- _TASK TO COMPLETE_: Without the pictures, repeat the listing character for character.

- _SUPPLIED DATA_:
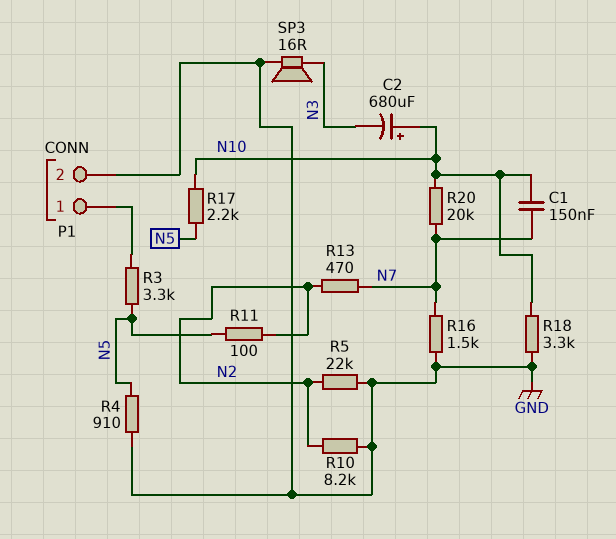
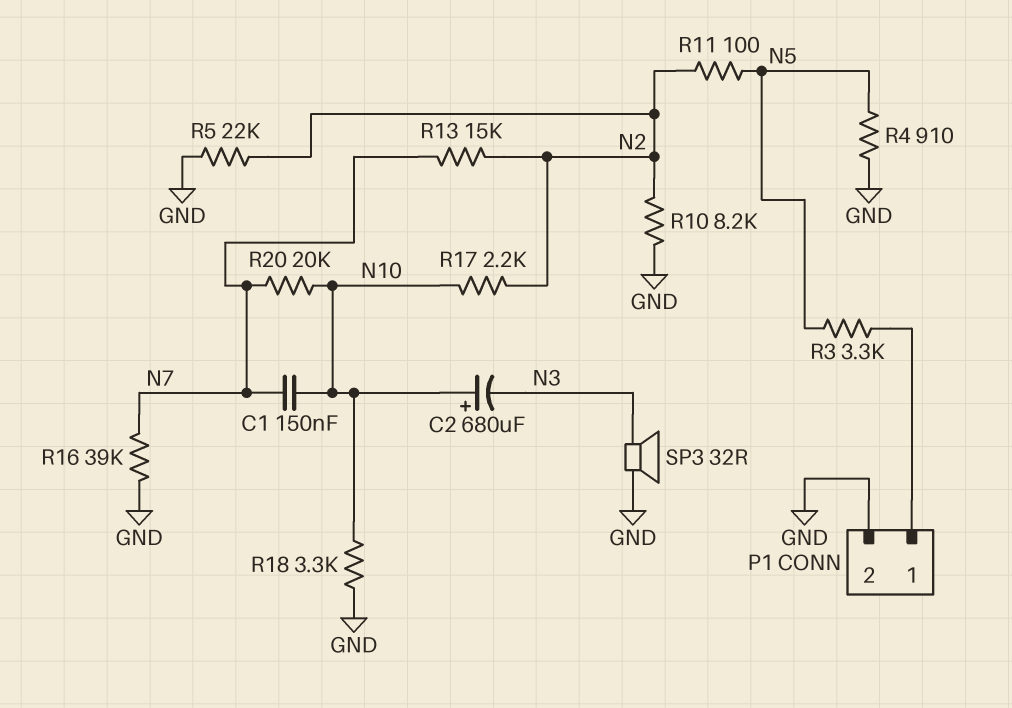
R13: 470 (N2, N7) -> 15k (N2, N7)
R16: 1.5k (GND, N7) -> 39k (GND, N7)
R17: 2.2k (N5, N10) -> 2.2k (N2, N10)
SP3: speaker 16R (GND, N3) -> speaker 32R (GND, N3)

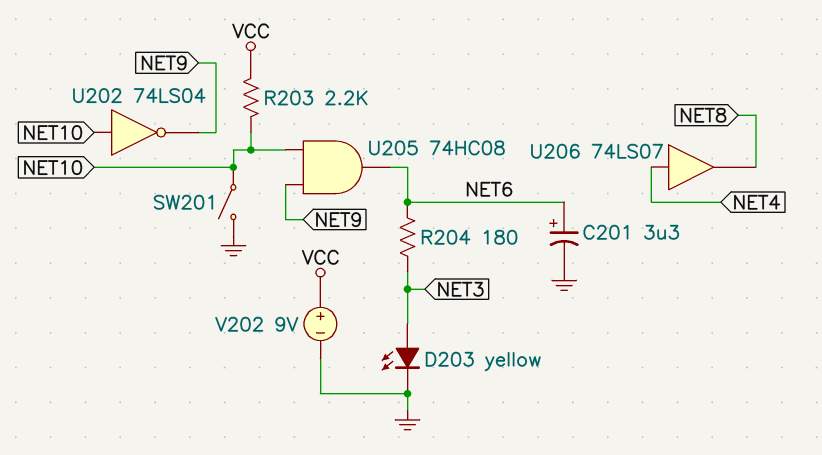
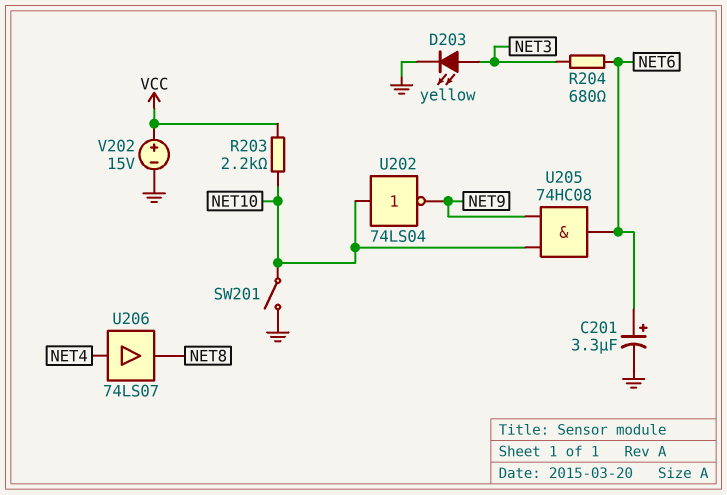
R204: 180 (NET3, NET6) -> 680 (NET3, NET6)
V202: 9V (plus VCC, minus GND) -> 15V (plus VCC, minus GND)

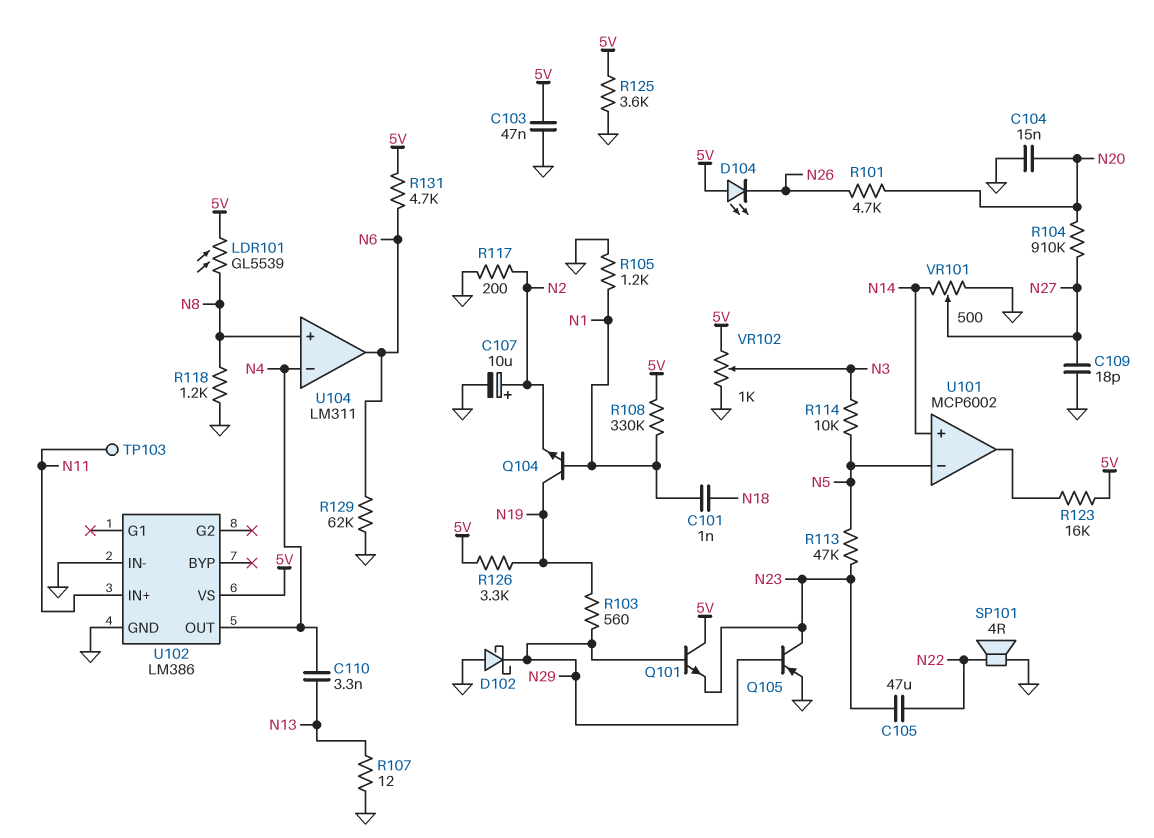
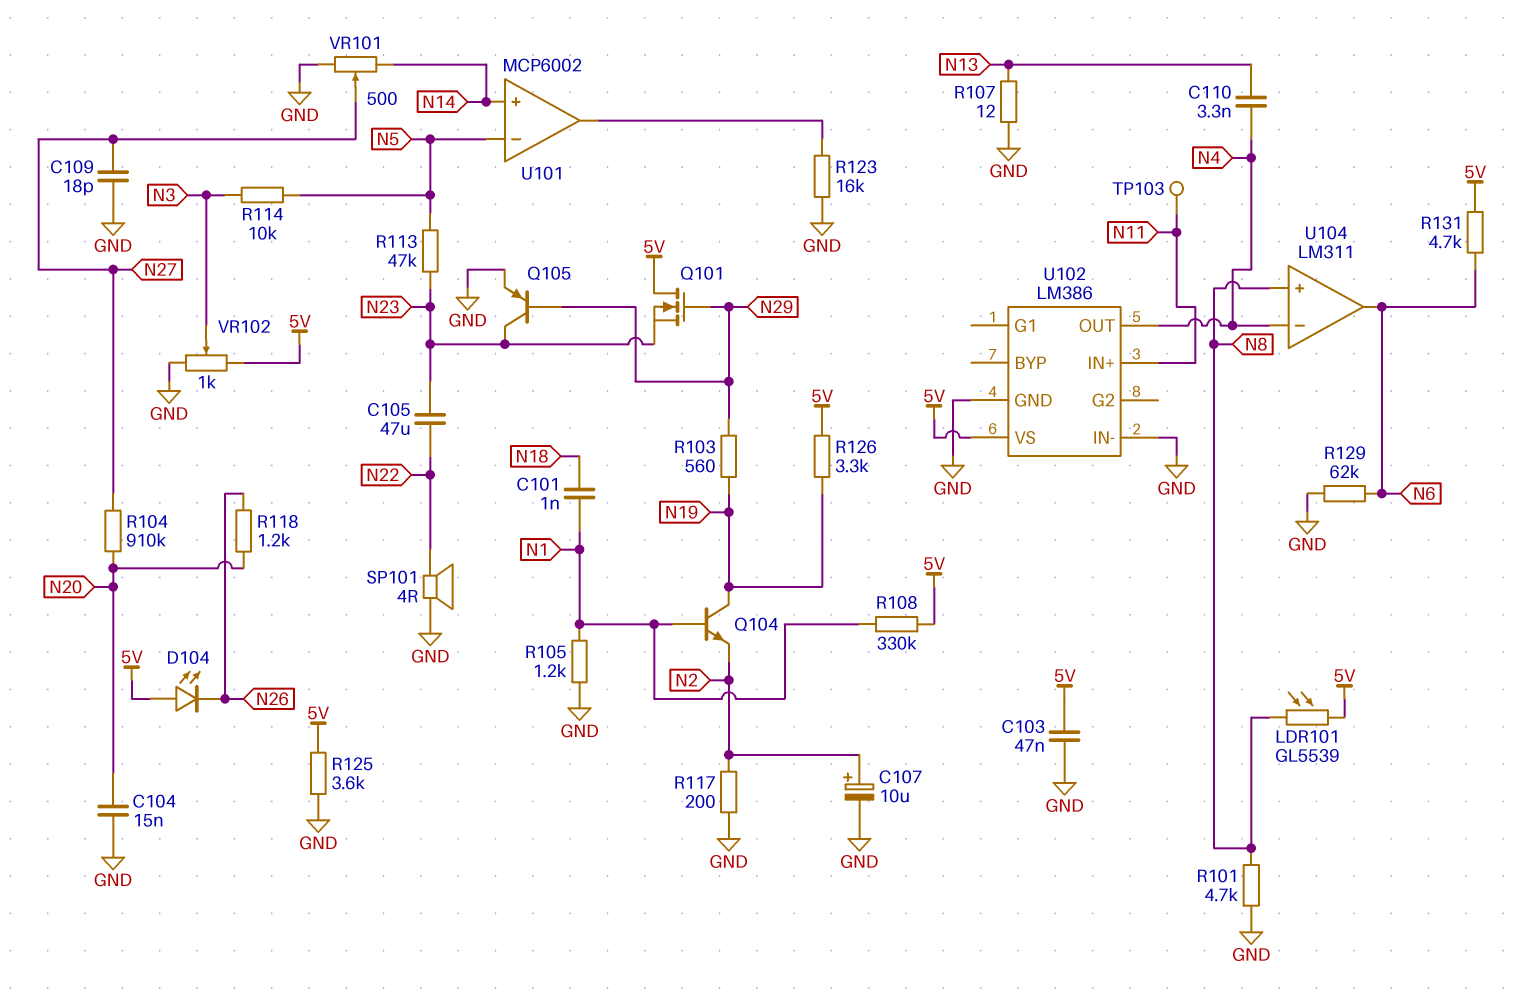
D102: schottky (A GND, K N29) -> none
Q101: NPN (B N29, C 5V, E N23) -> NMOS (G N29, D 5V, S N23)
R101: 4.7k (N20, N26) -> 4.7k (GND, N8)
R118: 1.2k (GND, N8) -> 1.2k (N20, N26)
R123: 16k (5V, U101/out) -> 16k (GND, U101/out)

- _RESULT OF THIS TASK_:
R13: 470 (N2, N7) -> 15k (N2, N7)
R16: 1.5k (GND, N7) -> 39k (GND, N7)
R17: 2.2k (N5, N10) -> 2.2k (N2, N10)
SP3: speaker 16R (GND, N3) -> speaker 32R (GND, N3)

R204: 180 (NET3, NET6) -> 680 (NET3, NET6)
V202: 9V (plus VCC, minus GND) -> 15V (plus VCC, minus GND)

D102: schottky (A GND, K N29) -> none
Q101: NPN (B N29, C 5V, E N23) -> NMOS (G N29, D 5V, S N23)
R101: 4.7k (N20, N26) -> 4.7k (GND, N8)
R118: 1.2k (GND, N8) -> 1.2k (N20, N26)
R123: 16k (5V, U101/out) -> 16k (GND, U101/out)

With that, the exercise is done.